→ What the exercise asks
Please transcribe the data that follows exactly as given, leaving out every picture.

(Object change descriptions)
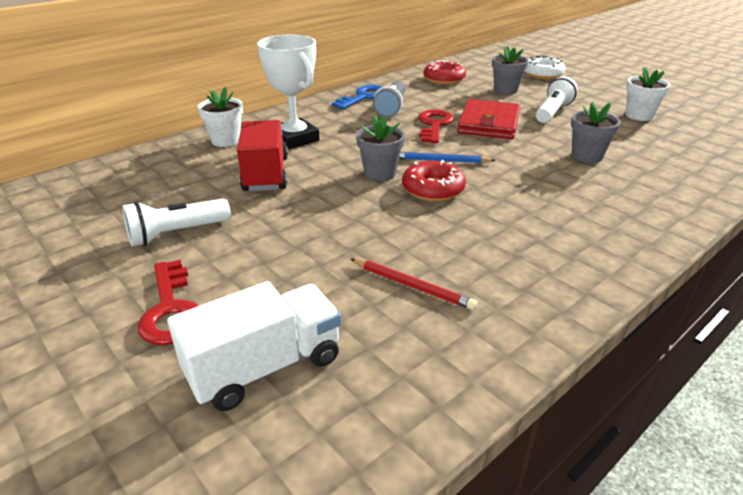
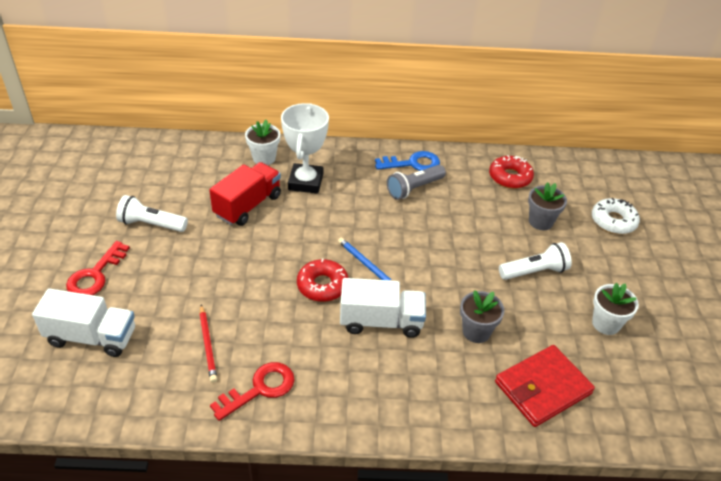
camera: 40 degrees right, 10 degrees up
(380, 173) = (312, 249): grey flower pot -> none
(434, 125) = (417, 226): red key -> red key (260, 389)
(489, 123) = (460, 250): red wallet -> red wallet (543, 388)
(519, 185) = (381, 321): none -> white truck

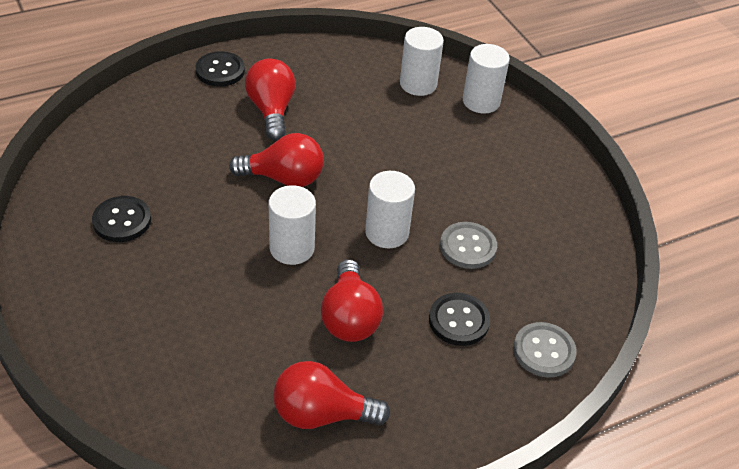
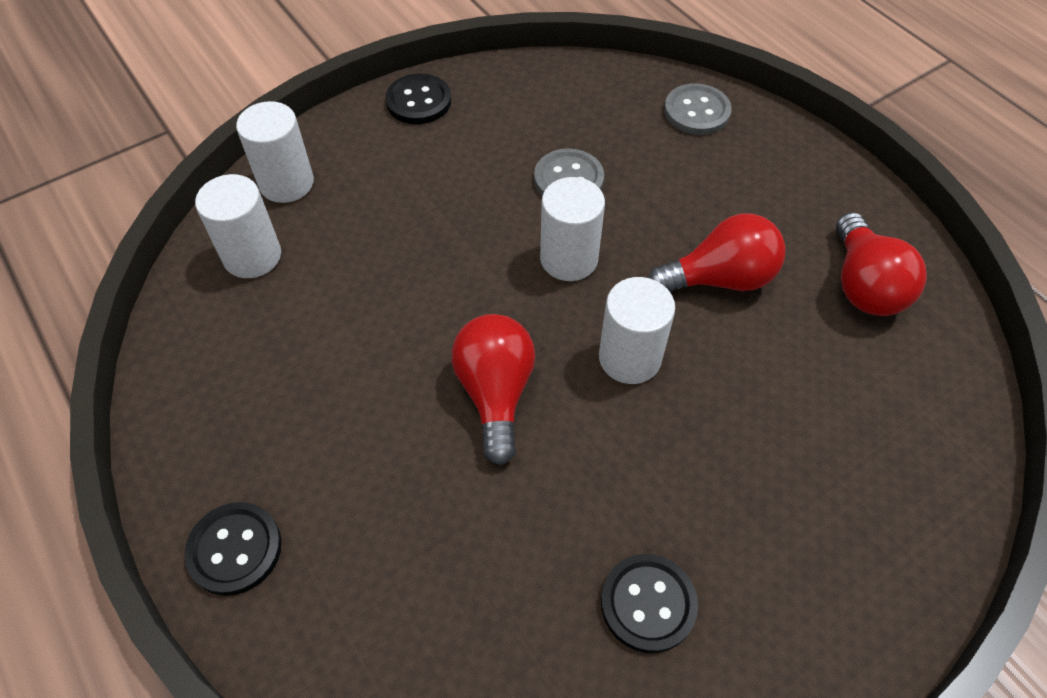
camera: 95 degrees left, 10 degrees up
(271, 110) = (339, 441): red light bulb -> none
(459, 321) = (684, 180): black button -> black button (418, 101)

→ Result below
camera: 40 degrees right, 10 degrees up
(380, 173) = (312, 249): grey flower pot -> none
(434, 125) = (417, 226): red key -> red key (260, 389)
(489, 123) = (460, 250): red wallet -> red wallet (543, 388)
(519, 185) = (381, 321): none -> white truck

camera: 95 degrees left, 10 degrees up
(271, 110) = (339, 441): red light bulb -> none
(459, 321) = (684, 180): black button -> black button (418, 101)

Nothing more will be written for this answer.